Copy out the records precisely, omitting pictures.
═════ DATASET EXCERPTS
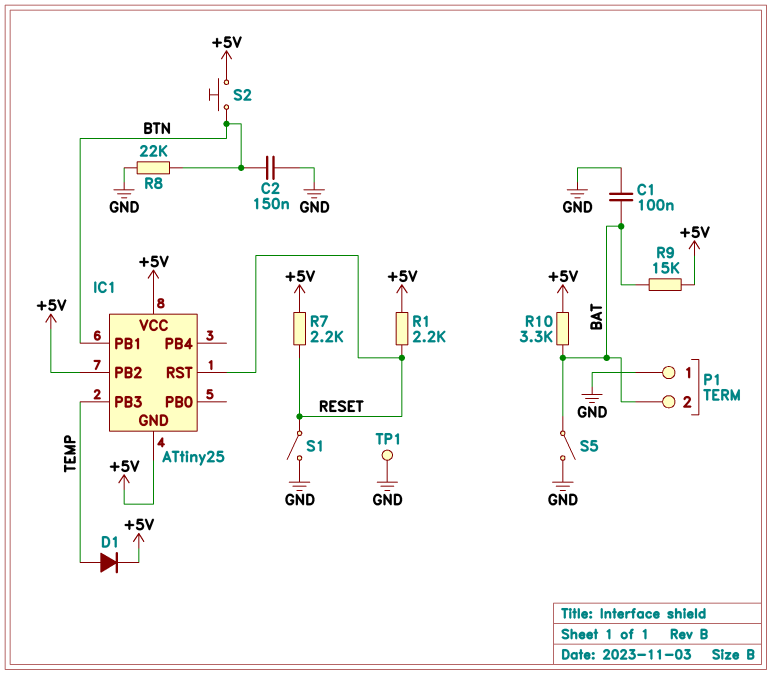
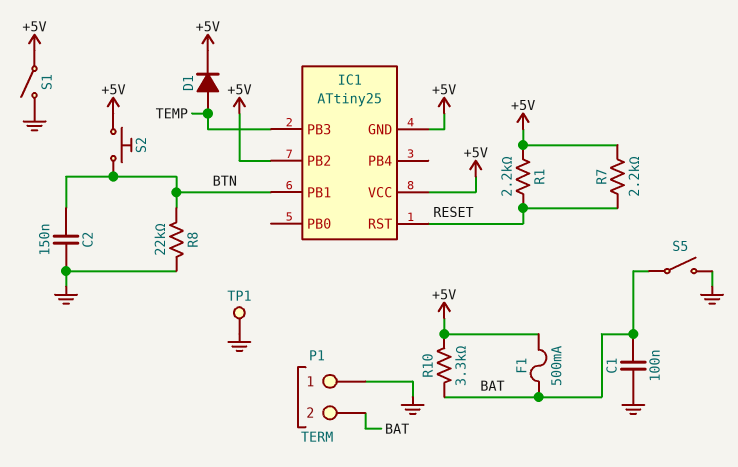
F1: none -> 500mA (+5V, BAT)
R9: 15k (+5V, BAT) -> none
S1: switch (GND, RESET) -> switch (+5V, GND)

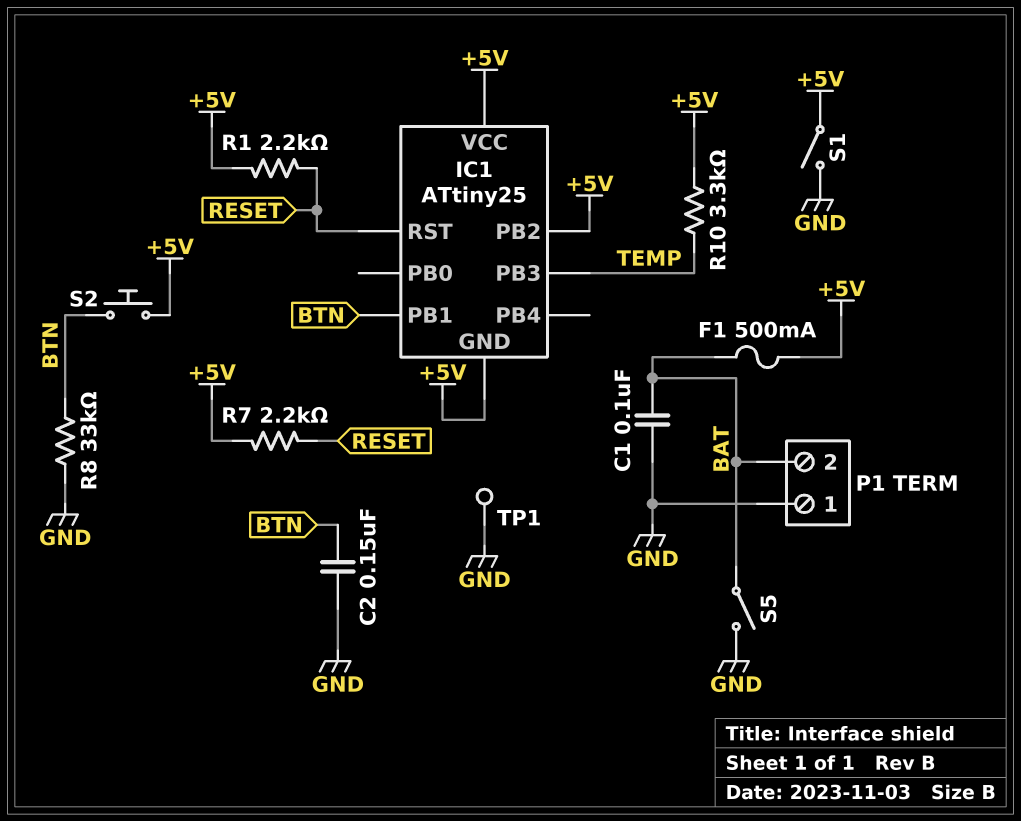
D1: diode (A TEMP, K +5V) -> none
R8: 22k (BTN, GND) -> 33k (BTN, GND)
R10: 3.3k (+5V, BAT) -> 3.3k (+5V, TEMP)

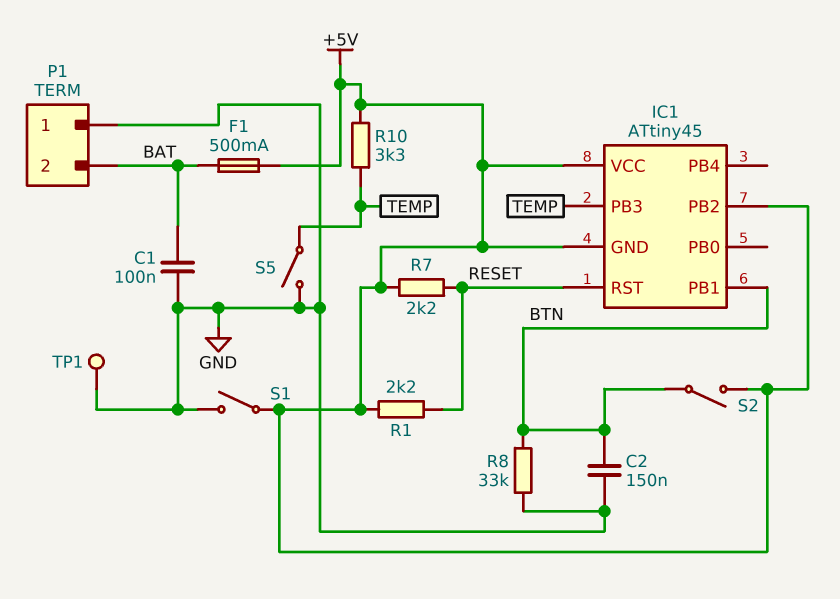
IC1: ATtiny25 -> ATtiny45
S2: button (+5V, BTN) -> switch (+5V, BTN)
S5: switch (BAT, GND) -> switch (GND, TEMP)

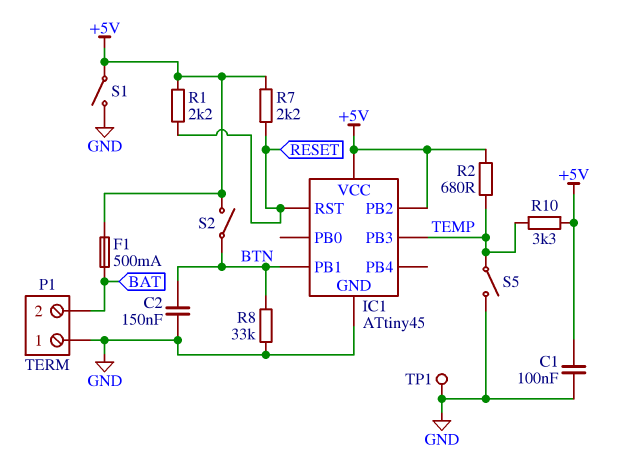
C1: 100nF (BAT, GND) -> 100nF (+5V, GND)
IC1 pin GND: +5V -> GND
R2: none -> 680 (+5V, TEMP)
══════════
COMPLETED TASK.
F1: none -> 500mA (+5V, BAT)
R9: 15k (+5V, BAT) -> none
S1: switch (GND, RESET) -> switch (+5V, GND)

D1: diode (A TEMP, K +5V) -> none
R8: 22k (BTN, GND) -> 33k (BTN, GND)
R10: 3.3k (+5V, BAT) -> 3.3k (+5V, TEMP)

IC1: ATtiny25 -> ATtiny45
S2: button (+5V, BTN) -> switch (+5V, BTN)
S5: switch (BAT, GND) -> switch (GND, TEMP)

C1: 100nF (BAT, GND) -> 100nF (+5V, GND)
IC1 pin GND: +5V -> GND
R2: none -> 680 (+5V, TEMP)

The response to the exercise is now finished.